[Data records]
BEGIN

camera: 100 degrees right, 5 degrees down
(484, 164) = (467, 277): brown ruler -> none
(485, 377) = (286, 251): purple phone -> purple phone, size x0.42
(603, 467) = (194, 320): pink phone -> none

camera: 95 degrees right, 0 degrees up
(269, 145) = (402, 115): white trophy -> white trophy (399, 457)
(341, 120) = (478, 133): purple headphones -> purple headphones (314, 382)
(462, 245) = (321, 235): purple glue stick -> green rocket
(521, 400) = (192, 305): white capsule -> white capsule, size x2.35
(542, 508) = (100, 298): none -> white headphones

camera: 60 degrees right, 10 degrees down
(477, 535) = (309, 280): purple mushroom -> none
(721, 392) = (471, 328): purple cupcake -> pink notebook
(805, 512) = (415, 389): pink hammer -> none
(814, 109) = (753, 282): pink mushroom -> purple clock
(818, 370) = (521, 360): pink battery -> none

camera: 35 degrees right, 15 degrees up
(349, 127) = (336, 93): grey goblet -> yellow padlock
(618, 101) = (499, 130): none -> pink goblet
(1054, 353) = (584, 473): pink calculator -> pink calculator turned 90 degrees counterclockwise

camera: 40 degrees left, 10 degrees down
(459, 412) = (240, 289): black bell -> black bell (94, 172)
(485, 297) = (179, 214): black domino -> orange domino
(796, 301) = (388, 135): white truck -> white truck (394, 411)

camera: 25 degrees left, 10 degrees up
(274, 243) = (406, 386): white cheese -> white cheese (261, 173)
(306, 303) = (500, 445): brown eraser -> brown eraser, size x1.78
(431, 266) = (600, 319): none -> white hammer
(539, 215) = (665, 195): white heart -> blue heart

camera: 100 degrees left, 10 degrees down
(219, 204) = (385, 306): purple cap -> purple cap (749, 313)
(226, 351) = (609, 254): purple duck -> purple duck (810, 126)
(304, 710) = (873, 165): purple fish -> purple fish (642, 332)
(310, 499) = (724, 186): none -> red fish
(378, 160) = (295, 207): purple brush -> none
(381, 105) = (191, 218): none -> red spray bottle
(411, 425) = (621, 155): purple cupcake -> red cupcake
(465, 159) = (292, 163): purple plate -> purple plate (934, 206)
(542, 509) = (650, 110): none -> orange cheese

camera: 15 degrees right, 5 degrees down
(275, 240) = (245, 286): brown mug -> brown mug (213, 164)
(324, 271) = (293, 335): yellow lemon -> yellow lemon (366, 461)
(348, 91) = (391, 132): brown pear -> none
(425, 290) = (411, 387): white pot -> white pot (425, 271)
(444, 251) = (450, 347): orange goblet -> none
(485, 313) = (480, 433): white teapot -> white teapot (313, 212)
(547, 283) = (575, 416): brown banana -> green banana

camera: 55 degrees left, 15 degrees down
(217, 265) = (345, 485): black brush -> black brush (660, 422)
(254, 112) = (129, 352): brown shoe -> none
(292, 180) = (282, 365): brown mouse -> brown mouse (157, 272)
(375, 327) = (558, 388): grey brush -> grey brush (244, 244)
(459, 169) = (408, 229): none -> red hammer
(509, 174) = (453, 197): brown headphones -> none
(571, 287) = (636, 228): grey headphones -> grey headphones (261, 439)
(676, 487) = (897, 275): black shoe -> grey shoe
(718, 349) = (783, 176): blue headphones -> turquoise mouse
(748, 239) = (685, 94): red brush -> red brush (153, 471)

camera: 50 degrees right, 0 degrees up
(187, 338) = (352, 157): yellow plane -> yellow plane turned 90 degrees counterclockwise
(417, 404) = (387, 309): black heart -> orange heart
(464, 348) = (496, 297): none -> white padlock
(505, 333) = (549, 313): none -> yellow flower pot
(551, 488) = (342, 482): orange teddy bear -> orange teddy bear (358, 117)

END

▶ To do
Make an exact transcription of the entries above.

▶ Completed exercise
camera: 100 degrees right, 5 degrees down
(484, 164) = (467, 277): brown ruler -> none
(485, 377) = (286, 251): purple phone -> purple phone, size x0.42
(603, 467) = (194, 320): pink phone -> none

camera: 95 degrees right, 0 degrees up
(269, 145) = (402, 115): white trophy -> white trophy (399, 457)
(341, 120) = (478, 133): purple headphones -> purple headphones (314, 382)
(462, 245) = (321, 235): purple glue stick -> green rocket
(521, 400) = (192, 305): white capsule -> white capsule, size x2.35
(542, 508) = (100, 298): none -> white headphones

camera: 60 degrees right, 10 degrees down
(477, 535) = (309, 280): purple mushroom -> none
(721, 392) = (471, 328): purple cupcake -> pink notebook
(805, 512) = (415, 389): pink hammer -> none
(814, 109) = (753, 282): pink mushroom -> purple clock
(818, 370) = (521, 360): pink battery -> none

camera: 35 degrees right, 15 degrees up
(349, 127) = (336, 93): grey goblet -> yellow padlock
(618, 101) = (499, 130): none -> pink goblet
(1054, 353) = (584, 473): pink calculator -> pink calculator turned 90 degrees counterclockwise

camera: 40 degrees left, 10 degrees down
(459, 412) = (240, 289): black bell -> black bell (94, 172)
(485, 297) = (179, 214): black domino -> orange domino
(796, 301) = (388, 135): white truck -> white truck (394, 411)

camera: 25 degrees left, 10 degrees up
(274, 243) = (406, 386): white cheese -> white cheese (261, 173)
(306, 303) = (500, 445): brown eraser -> brown eraser, size x1.78
(431, 266) = (600, 319): none -> white hammer
(539, 215) = (665, 195): white heart -> blue heart

camera: 100 degrees left, 10 degrees down
(219, 204) = (385, 306): purple cap -> purple cap (749, 313)
(226, 351) = (609, 254): purple duck -> purple duck (810, 126)
(304, 710) = (873, 165): purple fish -> purple fish (642, 332)
(310, 499) = (724, 186): none -> red fish
(378, 160) = (295, 207): purple brush -> none
(381, 105) = (191, 218): none -> red spray bottle
(411, 425) = (621, 155): purple cupcake -> red cupcake
(465, 159) = (292, 163): purple plate -> purple plate (934, 206)
(542, 509) = (650, 110): none -> orange cheese

camera: 15 degrees right, 5 degrees down
(275, 240) = (245, 286): brown mug -> brown mug (213, 164)
(324, 271) = (293, 335): yellow lemon -> yellow lemon (366, 461)
(348, 91) = (391, 132): brown pear -> none
(425, 290) = (411, 387): white pot -> white pot (425, 271)
(444, 251) = (450, 347): orange goblet -> none
(485, 313) = (480, 433): white teapot -> white teapot (313, 212)
(547, 283) = (575, 416): brown banana -> green banana

camera: 55 degrees left, 15 degrees down
(217, 265) = (345, 485): black brush -> black brush (660, 422)
(254, 112) = (129, 352): brown shoe -> none
(292, 180) = (282, 365): brown mouse -> brown mouse (157, 272)
(375, 327) = (558, 388): grey brush -> grey brush (244, 244)
(459, 169) = (408, 229): none -> red hammer
(509, 174) = (453, 197): brown headphones -> none
(571, 287) = (636, 228): grey headphones -> grey headphones (261, 439)
(676, 487) = (897, 275): black shoe -> grey shoe
(718, 349) = (783, 176): blue headphones -> turquoise mouse
(748, 239) = (685, 94): red brush -> red brush (153, 471)

camera: 50 degrees right, 0 degrees up
(187, 338) = (352, 157): yellow plane -> yellow plane turned 90 degrees counterclockwise
(417, 404) = (387, 309): black heart -> orange heart
(464, 348) = (496, 297): none -> white padlock
(505, 333) = (549, 313): none -> yellow flower pot
(551, 488) = (342, 482): orange teddy bear -> orange teddy bear (358, 117)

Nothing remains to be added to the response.